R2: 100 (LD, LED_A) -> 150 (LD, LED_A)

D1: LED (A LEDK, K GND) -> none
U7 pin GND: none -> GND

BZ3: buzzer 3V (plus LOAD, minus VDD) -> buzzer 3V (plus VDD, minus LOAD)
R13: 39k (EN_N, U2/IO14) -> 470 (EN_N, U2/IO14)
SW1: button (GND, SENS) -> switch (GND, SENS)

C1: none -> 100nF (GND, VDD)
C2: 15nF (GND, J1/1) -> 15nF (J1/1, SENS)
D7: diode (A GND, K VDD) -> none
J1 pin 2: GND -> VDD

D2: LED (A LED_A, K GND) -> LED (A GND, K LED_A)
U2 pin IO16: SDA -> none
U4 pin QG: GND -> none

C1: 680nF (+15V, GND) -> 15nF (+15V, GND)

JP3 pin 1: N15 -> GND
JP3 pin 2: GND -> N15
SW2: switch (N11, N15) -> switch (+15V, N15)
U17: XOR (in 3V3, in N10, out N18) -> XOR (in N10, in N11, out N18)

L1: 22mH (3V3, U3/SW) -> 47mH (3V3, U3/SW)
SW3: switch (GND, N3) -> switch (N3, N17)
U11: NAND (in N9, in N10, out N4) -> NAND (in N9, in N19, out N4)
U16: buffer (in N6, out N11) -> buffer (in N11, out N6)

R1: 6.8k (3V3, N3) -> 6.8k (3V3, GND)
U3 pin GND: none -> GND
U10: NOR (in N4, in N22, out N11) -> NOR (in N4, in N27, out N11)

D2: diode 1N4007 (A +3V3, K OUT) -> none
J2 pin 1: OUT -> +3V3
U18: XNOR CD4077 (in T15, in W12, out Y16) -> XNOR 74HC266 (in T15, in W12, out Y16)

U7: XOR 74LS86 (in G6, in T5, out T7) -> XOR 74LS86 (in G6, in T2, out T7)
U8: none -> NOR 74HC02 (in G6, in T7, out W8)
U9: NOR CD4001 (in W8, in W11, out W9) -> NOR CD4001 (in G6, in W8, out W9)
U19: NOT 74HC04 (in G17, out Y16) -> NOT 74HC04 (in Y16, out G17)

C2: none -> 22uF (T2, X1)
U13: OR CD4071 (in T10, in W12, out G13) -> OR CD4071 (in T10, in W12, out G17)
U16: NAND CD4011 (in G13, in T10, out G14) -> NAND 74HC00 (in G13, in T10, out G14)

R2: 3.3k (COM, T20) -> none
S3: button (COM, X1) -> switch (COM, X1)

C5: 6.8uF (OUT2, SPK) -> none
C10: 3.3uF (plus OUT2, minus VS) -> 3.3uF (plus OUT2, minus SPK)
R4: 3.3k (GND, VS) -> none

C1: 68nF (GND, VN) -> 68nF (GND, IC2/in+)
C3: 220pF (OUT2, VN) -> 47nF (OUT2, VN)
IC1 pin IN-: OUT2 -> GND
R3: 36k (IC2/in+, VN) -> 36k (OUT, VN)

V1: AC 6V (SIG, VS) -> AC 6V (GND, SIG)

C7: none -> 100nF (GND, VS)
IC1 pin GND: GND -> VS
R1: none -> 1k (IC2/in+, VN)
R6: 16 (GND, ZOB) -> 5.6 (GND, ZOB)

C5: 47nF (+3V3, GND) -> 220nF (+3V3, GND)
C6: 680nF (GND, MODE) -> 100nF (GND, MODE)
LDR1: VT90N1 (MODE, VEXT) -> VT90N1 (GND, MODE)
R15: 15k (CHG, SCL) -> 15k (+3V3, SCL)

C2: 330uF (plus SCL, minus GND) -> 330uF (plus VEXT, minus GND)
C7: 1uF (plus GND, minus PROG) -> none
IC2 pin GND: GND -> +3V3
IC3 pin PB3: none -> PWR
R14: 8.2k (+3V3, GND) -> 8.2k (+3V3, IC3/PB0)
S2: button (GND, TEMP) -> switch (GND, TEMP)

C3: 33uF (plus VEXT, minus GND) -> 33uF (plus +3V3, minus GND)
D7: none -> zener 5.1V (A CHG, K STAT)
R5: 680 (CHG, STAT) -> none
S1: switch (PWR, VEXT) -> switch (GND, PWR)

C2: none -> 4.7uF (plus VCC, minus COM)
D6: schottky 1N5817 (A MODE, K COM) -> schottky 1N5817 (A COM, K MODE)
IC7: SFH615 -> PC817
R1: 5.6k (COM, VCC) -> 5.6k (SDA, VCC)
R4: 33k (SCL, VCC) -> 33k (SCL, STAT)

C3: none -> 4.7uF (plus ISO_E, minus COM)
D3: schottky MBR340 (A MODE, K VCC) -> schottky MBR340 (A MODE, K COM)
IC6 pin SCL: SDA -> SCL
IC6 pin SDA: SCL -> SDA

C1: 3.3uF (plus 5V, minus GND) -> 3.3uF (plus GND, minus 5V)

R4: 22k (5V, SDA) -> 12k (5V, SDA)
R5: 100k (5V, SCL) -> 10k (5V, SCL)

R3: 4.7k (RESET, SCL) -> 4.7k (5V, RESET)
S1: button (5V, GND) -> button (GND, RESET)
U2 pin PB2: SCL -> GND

+-------+

Task objective:
Print each record again. Nothing may be left out.

Result:
R2: 100 (LD, LED_A) -> 150 (LD, LED_A)

D1: LED (A LEDK, K GND) -> none
U7 pin GND: none -> GND

BZ3: buzzer 3V (plus LOAD, minus VDD) -> buzzer 3V (plus VDD, minus LOAD)
R13: 39k (EN_N, U2/IO14) -> 470 (EN_N, U2/IO14)
SW1: button (GND, SENS) -> switch (GND, SENS)

C1: none -> 100nF (GND, VDD)
C2: 15nF (GND, J1/1) -> 15nF (J1/1, SENS)
D7: diode (A GND, K VDD) -> none
J1 pin 2: GND -> VDD

D2: LED (A LED_A, K GND) -> LED (A GND, K LED_A)
U2 pin IO16: SDA -> none
U4 pin QG: GND -> none

C1: 680nF (+15V, GND) -> 15nF (+15V, GND)

JP3 pin 1: N15 -> GND
JP3 pin 2: GND -> N15
SW2: switch (N11, N15) -> switch (+15V, N15)
U17: XOR (in 3V3, in N10, out N18) -> XOR (in N10, in N11, out N18)

L1: 22mH (3V3, U3/SW) -> 47mH (3V3, U3/SW)
SW3: switch (GND, N3) -> switch (N3, N17)
U11: NAND (in N9, in N10, out N4) -> NAND (in N9, in N19, out N4)
U16: buffer (in N6, out N11) -> buffer (in N11, out N6)

R1: 6.8k (3V3, N3) -> 6.8k (3V3, GND)
U3 pin GND: none -> GND
U10: NOR (in N4, in N22, out N11) -> NOR (in N4, in N27, out N11)

D2: diode 1N4007 (A +3V3, K OUT) -> none
J2 pin 1: OUT -> +3V3
U18: XNOR CD4077 (in T15, in W12, out Y16) -> XNOR 74HC266 (in T15, in W12, out Y16)

U7: XOR 74LS86 (in G6, in T5, out T7) -> XOR 74LS86 (in G6, in T2, out T7)
U8: none -> NOR 74HC02 (in G6, in T7, out W8)
U9: NOR CD4001 (in W8, in W11, out W9) -> NOR CD4001 (in G6, in W8, out W9)
U19: NOT 74HC04 (in G17, out Y16) -> NOT 74HC04 (in Y16, out G17)

C2: none -> 22uF (T2, X1)
U13: OR CD4071 (in T10, in W12, out G13) -> OR CD4071 (in T10, in W12, out G17)
U16: NAND CD4011 (in G13, in T10, out G14) -> NAND 74HC00 (in G13, in T10, out G14)

R2: 3.3k (COM, T20) -> none
S3: button (COM, X1) -> switch (COM, X1)

C5: 6.8uF (OUT2, SPK) -> none
C10: 3.3uF (plus OUT2, minus VS) -> 3.3uF (plus OUT2, minus SPK)
R4: 3.3k (GND, VS) -> none

C1: 68nF (GND, VN) -> 68nF (GND, IC2/in+)
C3: 220pF (OUT2, VN) -> 47nF (OUT2, VN)
IC1 pin IN-: OUT2 -> GND
R3: 36k (IC2/in+, VN) -> 36k (OUT, VN)

V1: AC 6V (SIG, VS) -> AC 6V (GND, SIG)

C7: none -> 100nF (GND, VS)
IC1 pin GND: GND -> VS
R1: none -> 1k (IC2/in+, VN)
R6: 16 (GND, ZOB) -> 5.6 (GND, ZOB)

C5: 47nF (+3V3, GND) -> 220nF (+3V3, GND)
C6: 680nF (GND, MODE) -> 100nF (GND, MODE)
LDR1: VT90N1 (MODE, VEXT) -> VT90N1 (GND, MODE)
R15: 15k (CHG, SCL) -> 15k (+3V3, SCL)

C2: 330uF (plus SCL, minus GND) -> 330uF (plus VEXT, minus GND)
C7: 1uF (plus GND, minus PROG) -> none
IC2 pin GND: GND -> +3V3
IC3 pin PB3: none -> PWR
R14: 8.2k (+3V3, GND) -> 8.2k (+3V3, IC3/PB0)
S2: button (GND, TEMP) -> switch (GND, TEMP)

C3: 33uF (plus VEXT, minus GND) -> 33uF (plus +3V3, minus GND)
D7: none -> zener 5.1V (A CHG, K STAT)
R5: 680 (CHG, STAT) -> none
S1: switch (PWR, VEXT) -> switch (GND, PWR)

C2: none -> 4.7uF (plus VCC, minus COM)
D6: schottky 1N5817 (A MODE, K COM) -> schottky 1N5817 (A COM, K MODE)
IC7: SFH615 -> PC817
R1: 5.6k (COM, VCC) -> 5.6k (SDA, VCC)
R4: 33k (SCL, VCC) -> 33k (SCL, STAT)

C3: none -> 4.7uF (plus ISO_E, minus COM)
D3: schottky MBR340 (A MODE, K VCC) -> schottky MBR340 (A MODE, K COM)
IC6 pin SCL: SDA -> SCL
IC6 pin SDA: SCL -> SDA

C1: 3.3uF (plus 5V, minus GND) -> 3.3uF (plus GND, minus 5V)

R4: 22k (5V, SDA) -> 12k (5V, SDA)
R5: 100k (5V, SCL) -> 10k (5V, SCL)

R3: 4.7k (RESET, SCL) -> 4.7k (5V, RESET)
S1: button (5V, GND) -> button (GND, RESET)
U2 pin PB2: SCL -> GND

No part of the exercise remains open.